- Opening Delimiter -

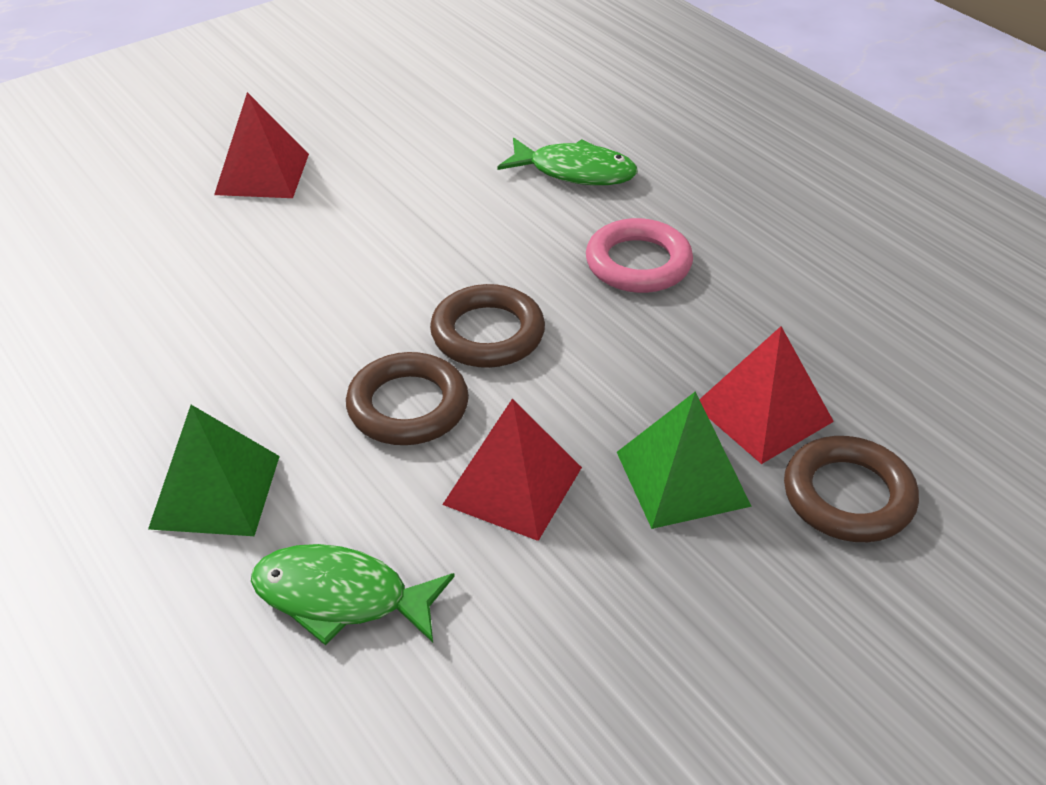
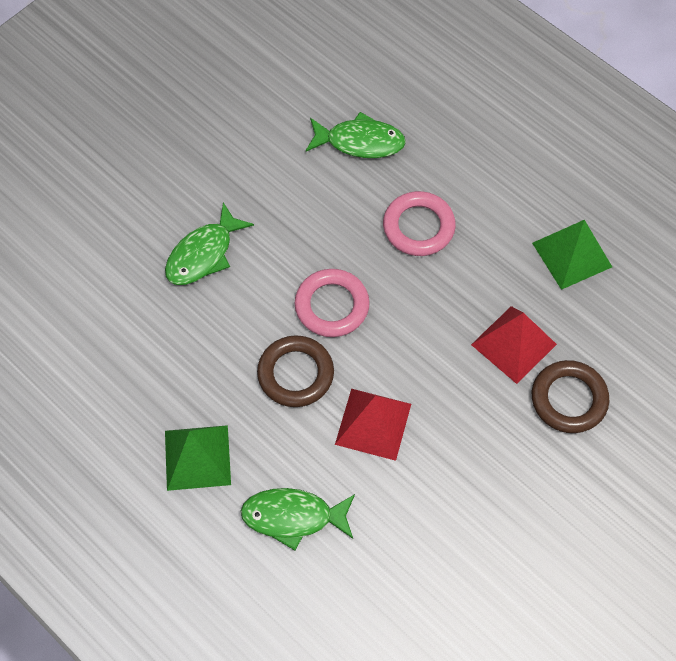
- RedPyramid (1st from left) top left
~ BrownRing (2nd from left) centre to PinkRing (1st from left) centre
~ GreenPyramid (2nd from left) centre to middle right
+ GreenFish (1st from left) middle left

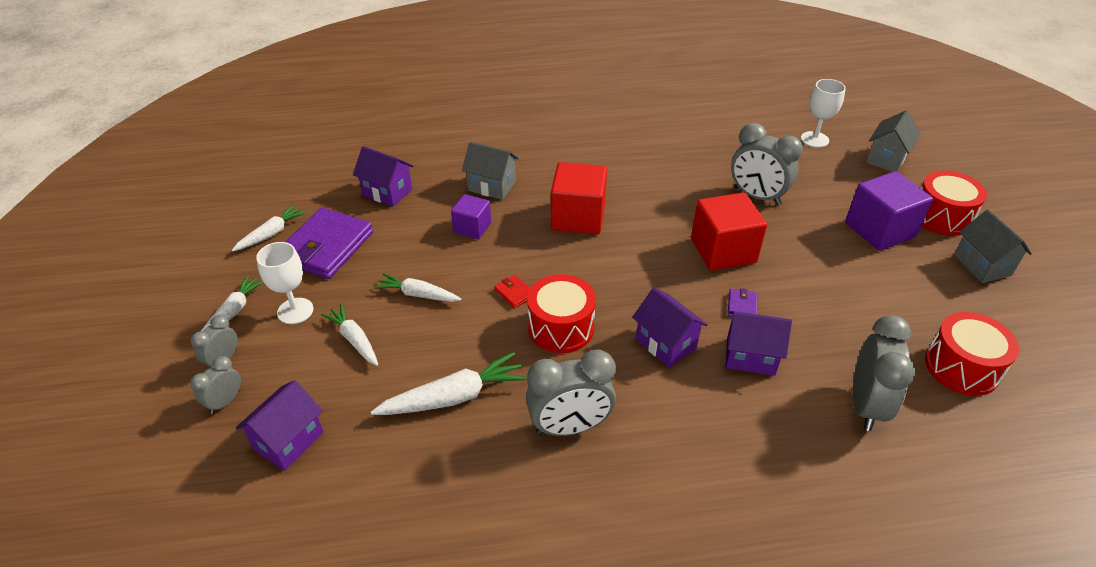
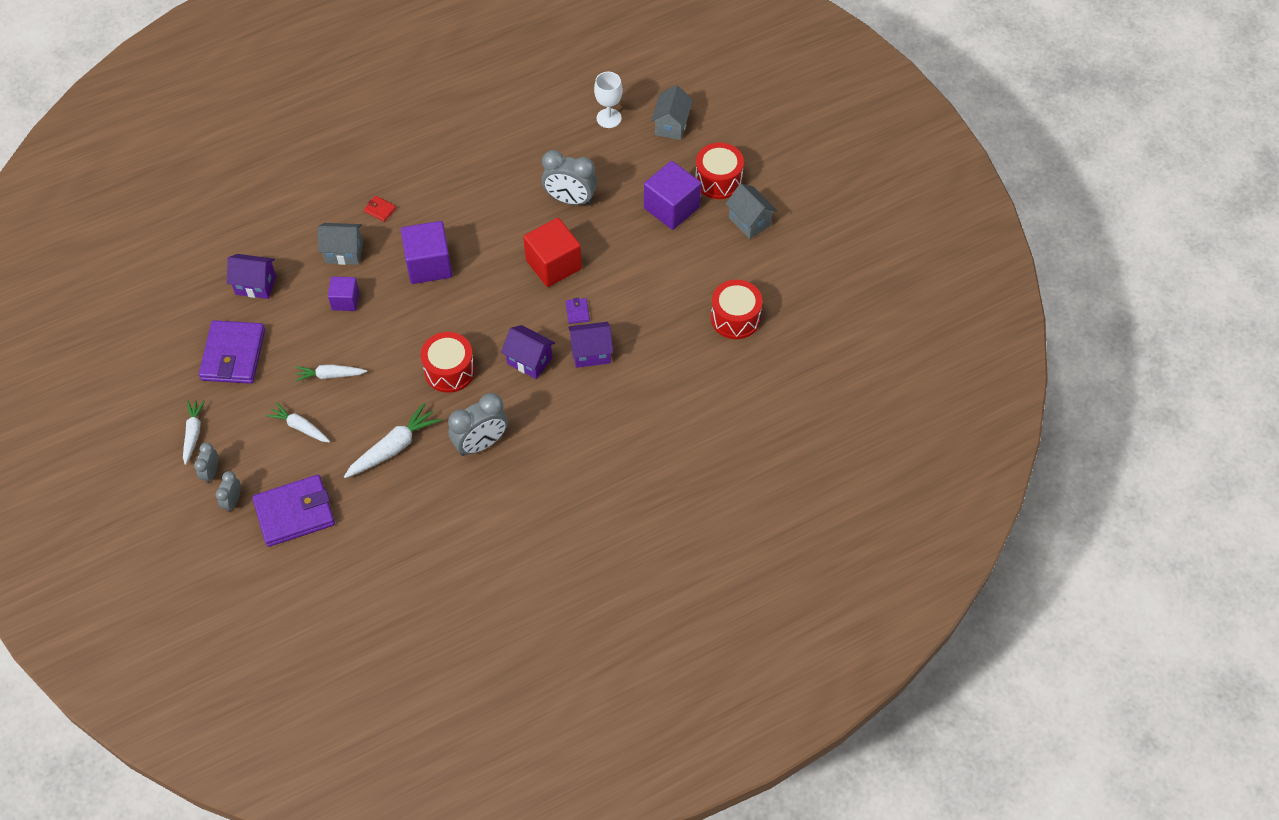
- WhiteCarrot (2nd from left) middle left
~ PurpleHouse (1st from left) bottom left to PurpleWallet (2nd from left) middle left
- WhiteGoblet (1st from left) middle left
~ RedWallet centre to top left
~ RedCube (1st from left) centre to PurpleCube (2nd from left) top left
- GreyClock (5th from left) middle right

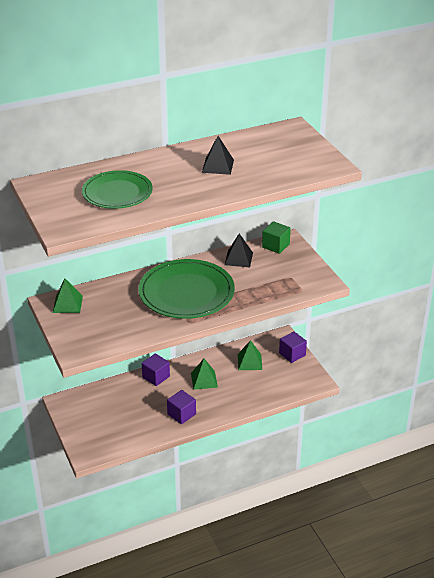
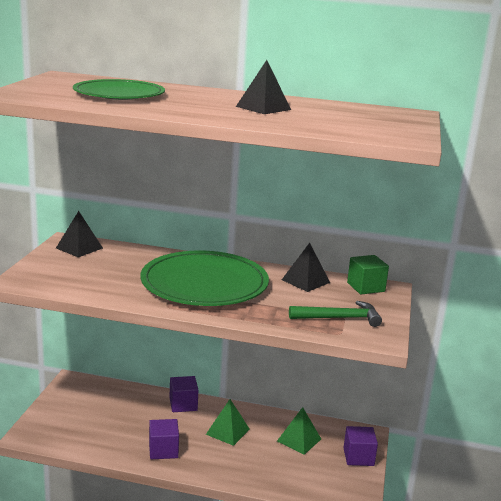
~ GreenPyramid (1st from left) middle left to BlackPyramid (1st from left) middle left
+ GreenHammer middle right

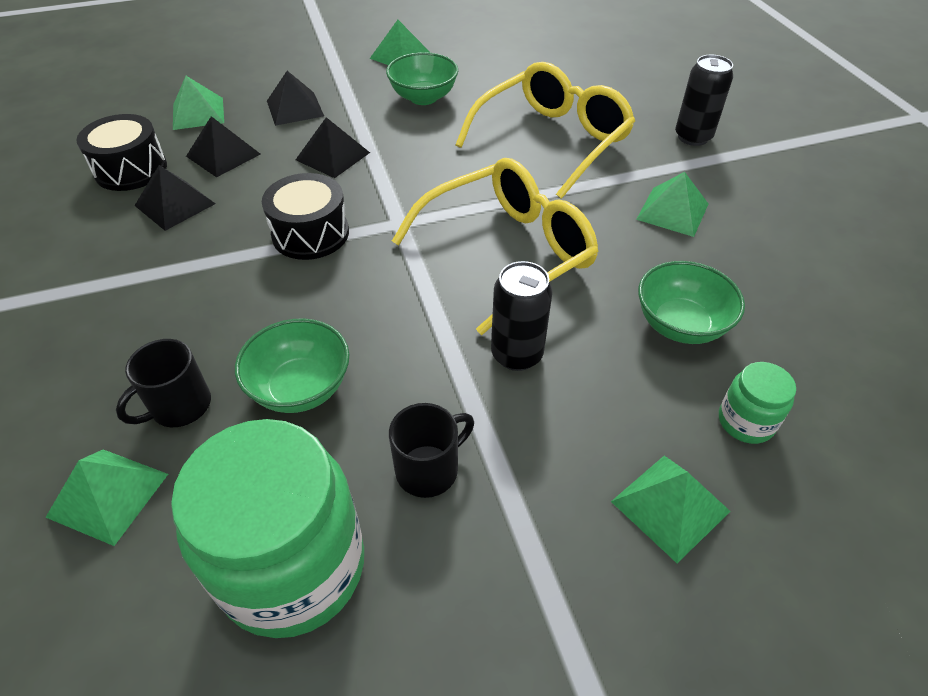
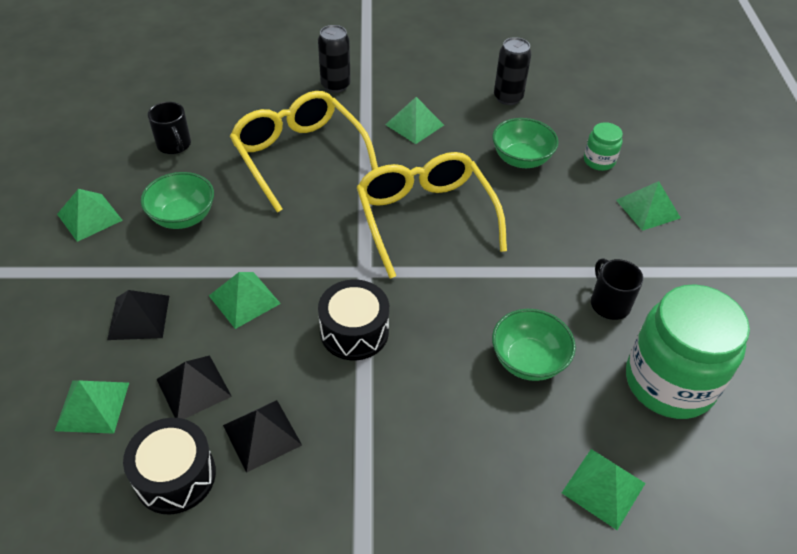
~ BlackMug (1st from left) middle left to top left
~ BlackPyramid (4th from left) top centre to GreenPyramid (3rd from left) middle left
~ BlackCan (1st from left in the first image) centre to BlackCan (2nd from left) top centre

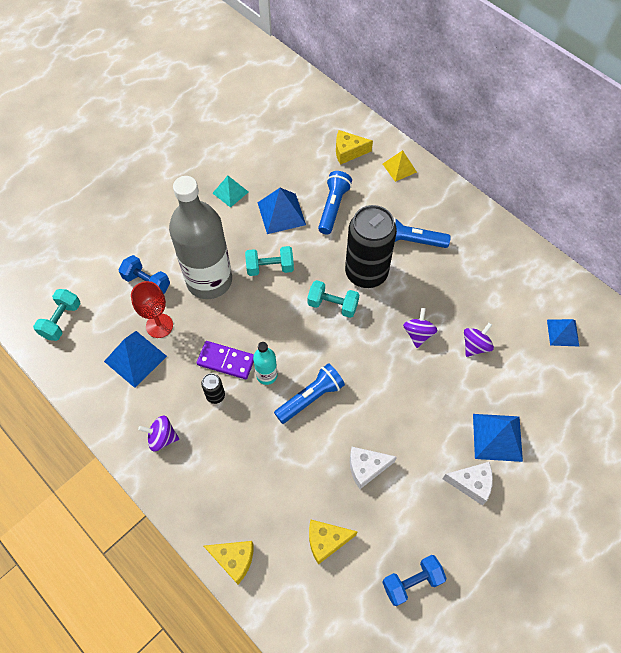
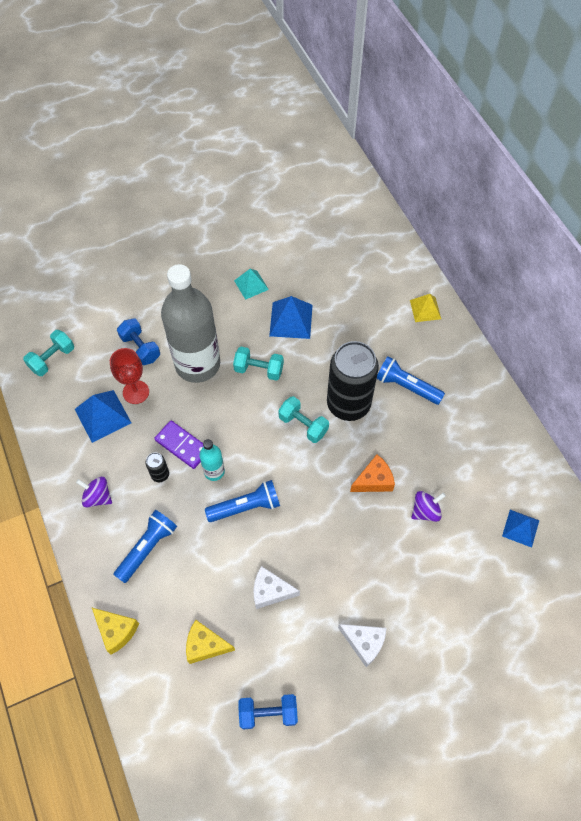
~ BlueFlashlight (2nd from left in the first image) top centre to BlueFlashlight (1st from left) middle left
- YellowCheese (3rd from left) top centre
~ PurpleSpinningTop (2nd from left) middle right to OrangeCheese centre
- BluePyramid (3rd from left) bottom right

- Closing Delimiter -

### What needs to be done:
All that should be returned is the run of lines from the start of the entries above to the line bearing "to middle right", each exact, with pictures omitted.

### Answer section:
- RedPyramid (1st from left) top left
~ BrownRing (2nd from left) centre to PinkRing (1st from left) centre
~ GreenPyramid (2nd from left) centre to middle right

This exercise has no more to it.